■ **INPUT DATA**:
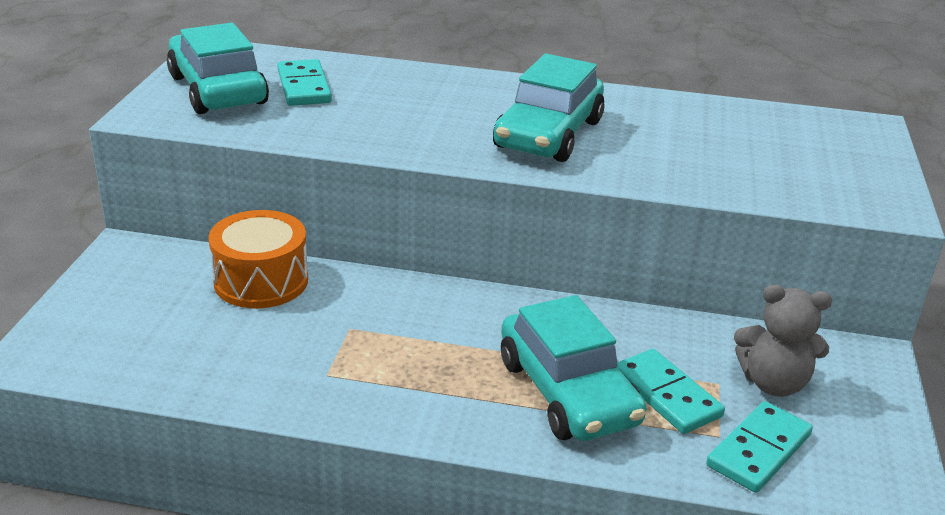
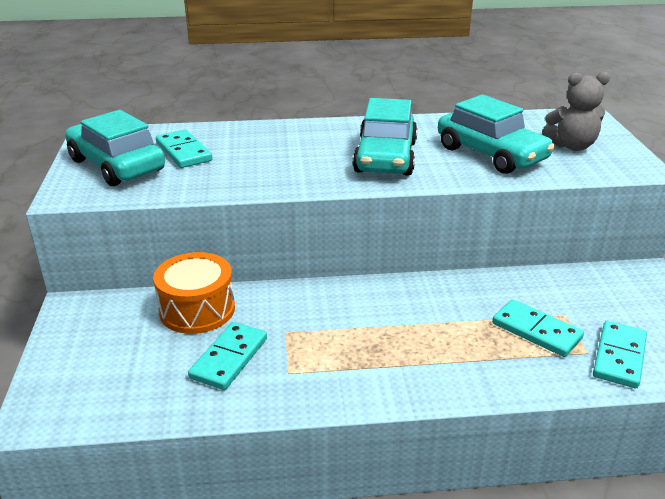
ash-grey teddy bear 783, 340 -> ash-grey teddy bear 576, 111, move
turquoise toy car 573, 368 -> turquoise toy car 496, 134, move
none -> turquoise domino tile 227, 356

■ **TASK REQUIREMENTS**:
Select the lines in this material that hold the word "turquoise", leaving none out.

■ **PROBLEM SOLUTION**:
turquoise toy car 573, 368 -> turquoise toy car 496, 134, move
none -> turquoise domino tile 227, 356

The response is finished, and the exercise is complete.